▶ _Work item_
Transcribe the data below verbatim from the line with "C1: none -> 1uF (plus VB, minus GND)" to the line with "R4: 2k (GND, VE) -> 2k (VB, VE)". Include both of those lines.
Information supplied: Begin
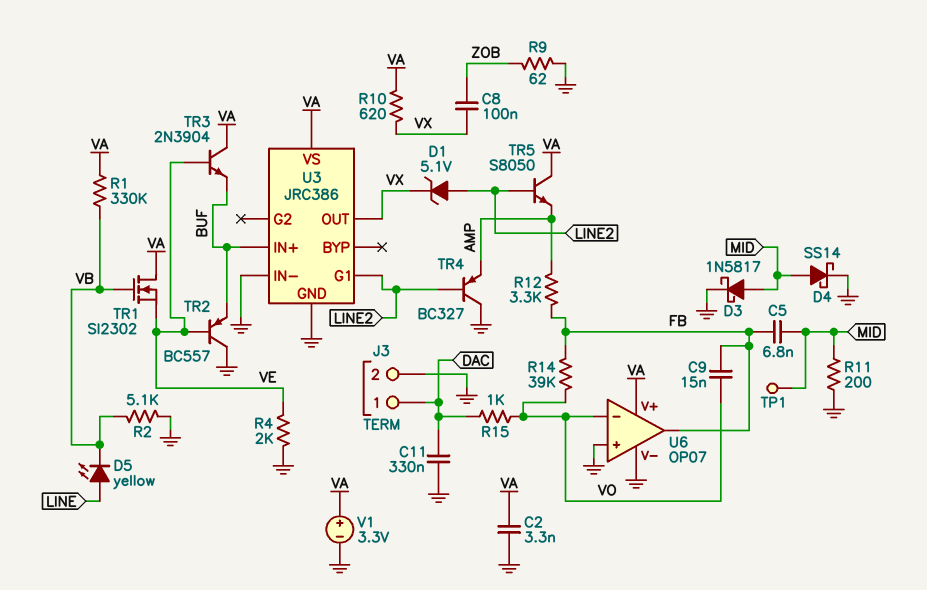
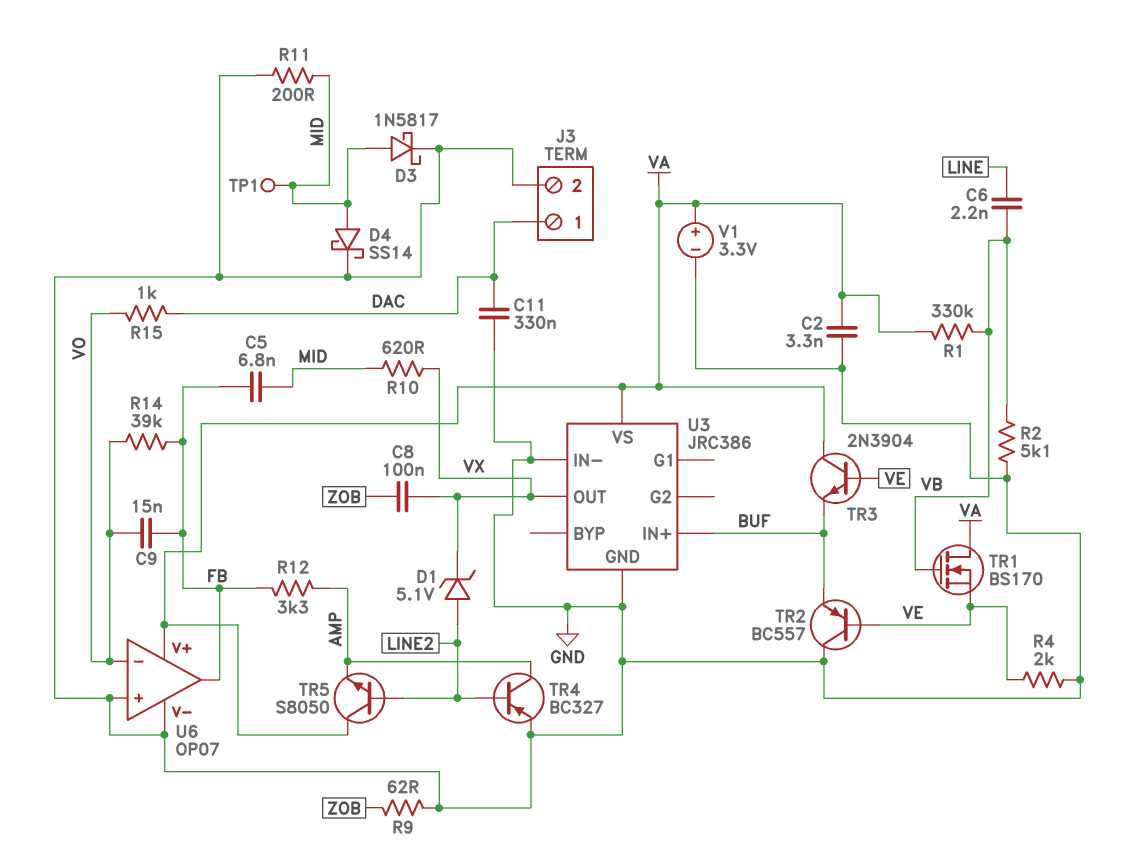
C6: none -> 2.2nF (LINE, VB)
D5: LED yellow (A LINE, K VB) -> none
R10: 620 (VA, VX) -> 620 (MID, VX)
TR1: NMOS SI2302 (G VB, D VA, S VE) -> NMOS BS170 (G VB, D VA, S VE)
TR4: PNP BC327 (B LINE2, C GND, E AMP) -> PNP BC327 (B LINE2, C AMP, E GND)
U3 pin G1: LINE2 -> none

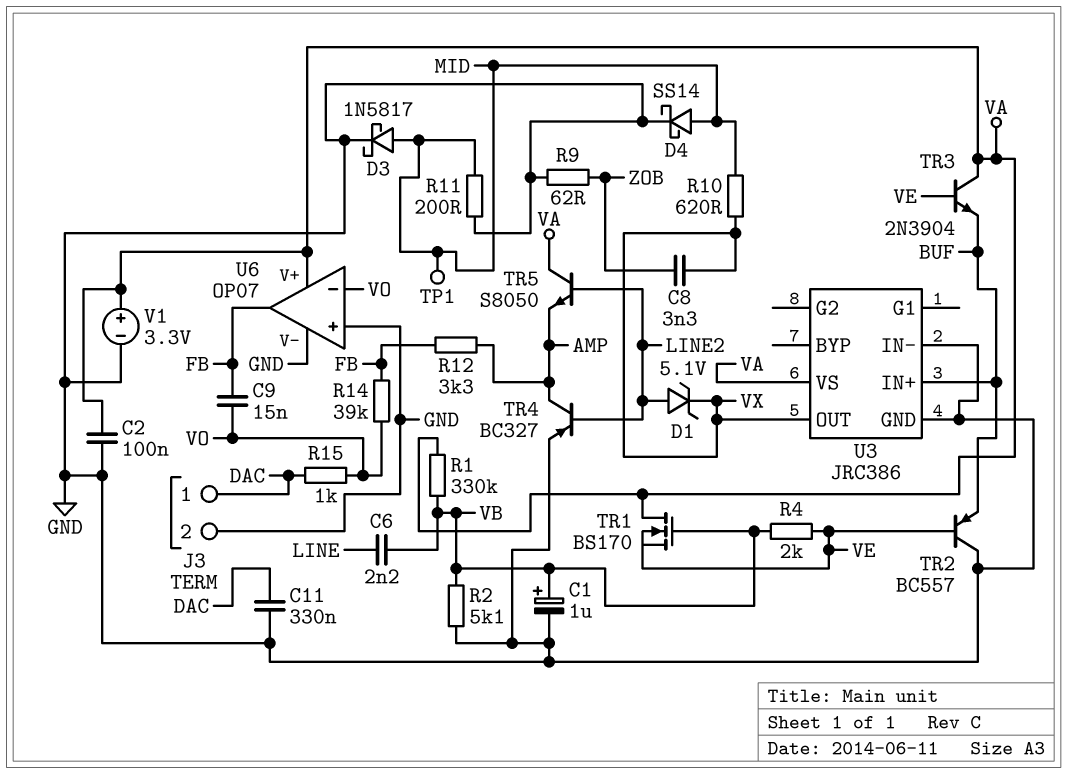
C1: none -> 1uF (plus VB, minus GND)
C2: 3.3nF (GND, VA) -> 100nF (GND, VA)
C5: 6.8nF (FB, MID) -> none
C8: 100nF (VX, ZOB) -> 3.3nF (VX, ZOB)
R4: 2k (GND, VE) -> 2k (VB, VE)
Information supplied: End
Information supplied: Begin
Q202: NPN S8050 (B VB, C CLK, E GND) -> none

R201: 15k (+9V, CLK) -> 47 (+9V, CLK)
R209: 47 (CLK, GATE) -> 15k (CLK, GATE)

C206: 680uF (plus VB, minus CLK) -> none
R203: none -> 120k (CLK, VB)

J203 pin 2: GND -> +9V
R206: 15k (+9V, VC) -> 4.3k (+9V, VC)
Information supplied: End
▶ _Response to the exercise_
C1: none -> 1uF (plus VB, minus GND)
C2: 3.3nF (GND, VA) -> 100nF (GND, VA)
C5: 6.8nF (FB, MID) -> none
C8: 100nF (VX, ZOB) -> 3.3nF (VX, ZOB)
R4: 2k (GND, VE) -> 2k (VB, VE)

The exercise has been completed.